START DATASET ENTRIES

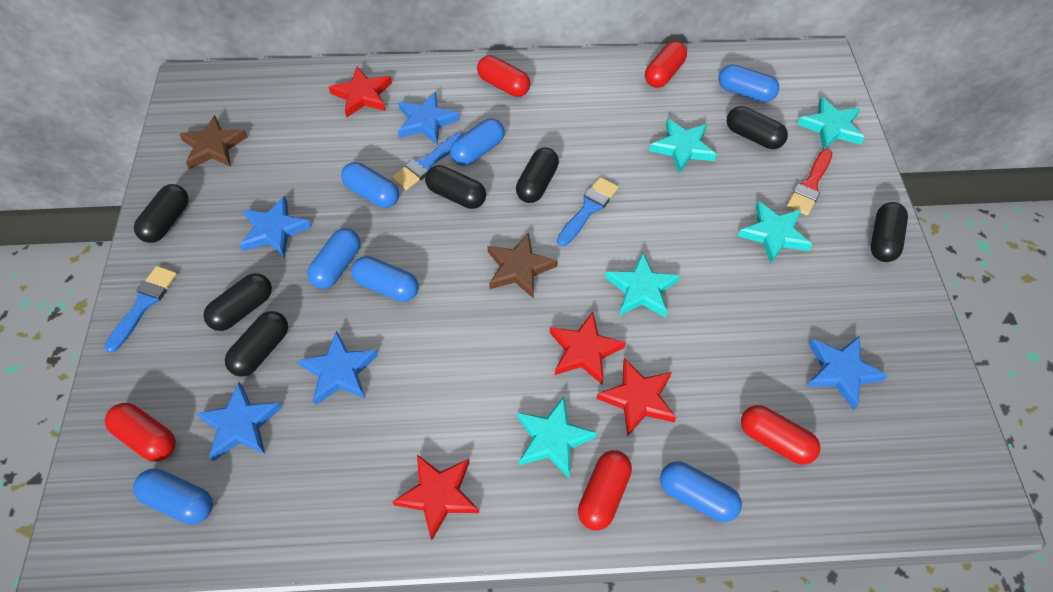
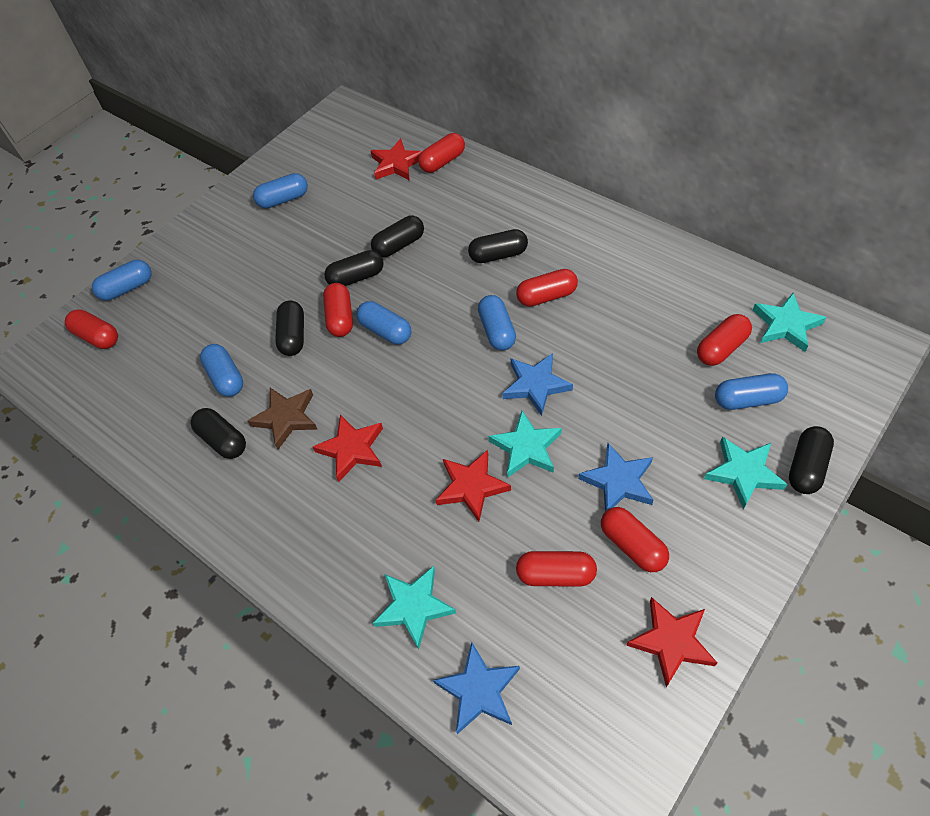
black capsule: 7 -> 6
blue brush: 3 -> 0
blue capsule: 7 -> 6
blue star: 5 -> 3
brown star: 2 -> 1
red brush: 1 -> 0
red capsule: 5 -> 7
turquoise star: 5 -> 4

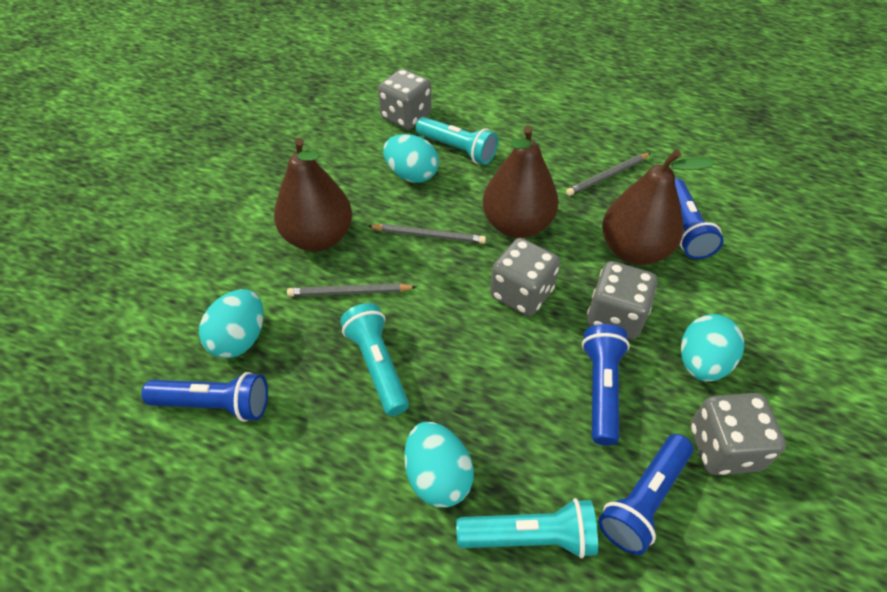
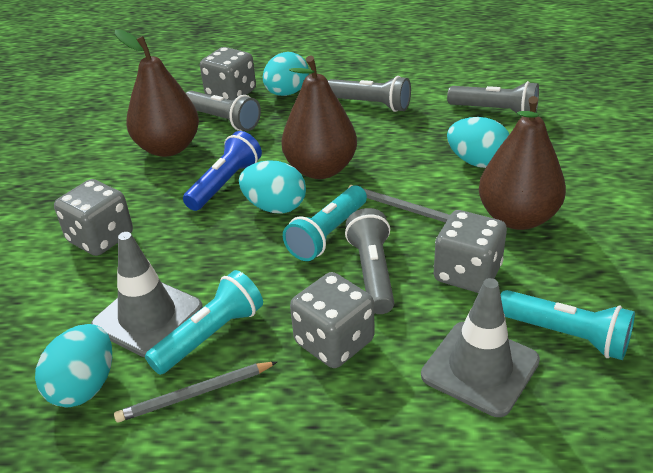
blue flashlight: 4 -> 1
grey flashlight: 0 -> 4
grey pencil: 3 -> 2
grey traffic cone: 0 -> 2

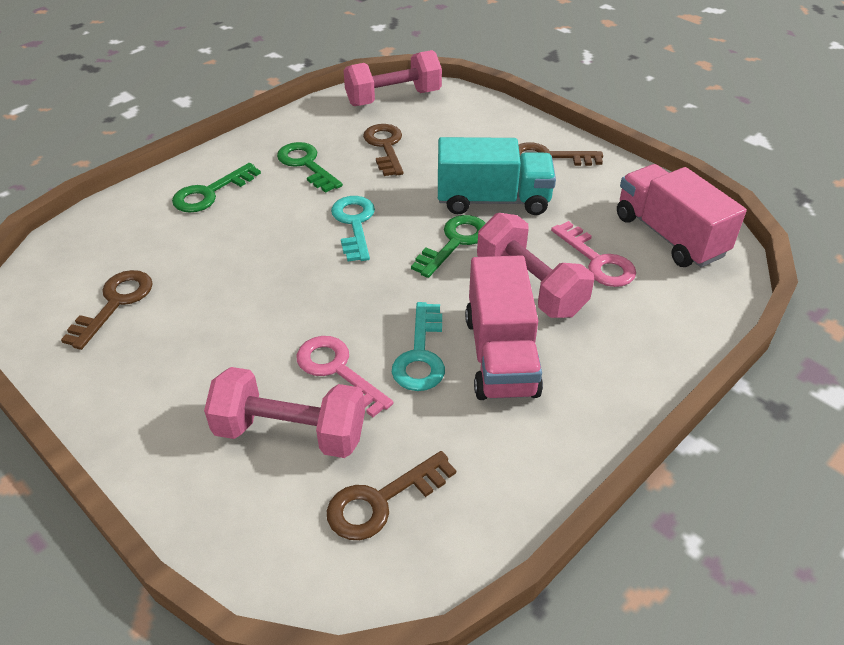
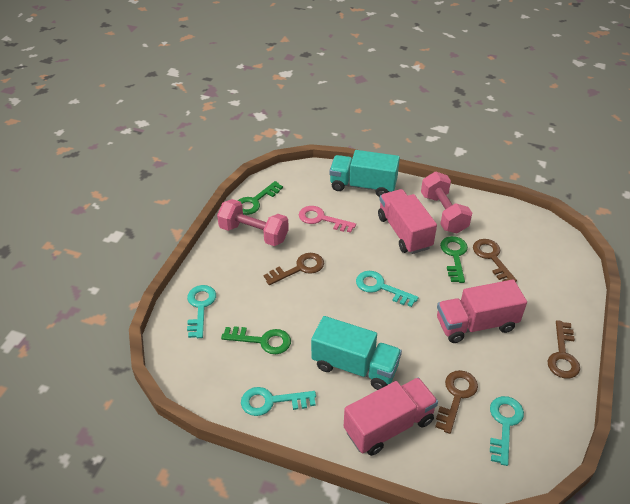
pink dumbbell: 3 -> 2
pink key: 2 -> 1
pink truck: 2 -> 3
turquoise key: 2 -> 4
turquoise truck: 1 -> 2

END DATASET ENTRIES

■ **EXERCISE**: Each line above holding the word "pink" counts; reply with how many there are, only the number.

■ **EXERCISE ANSWER**: 3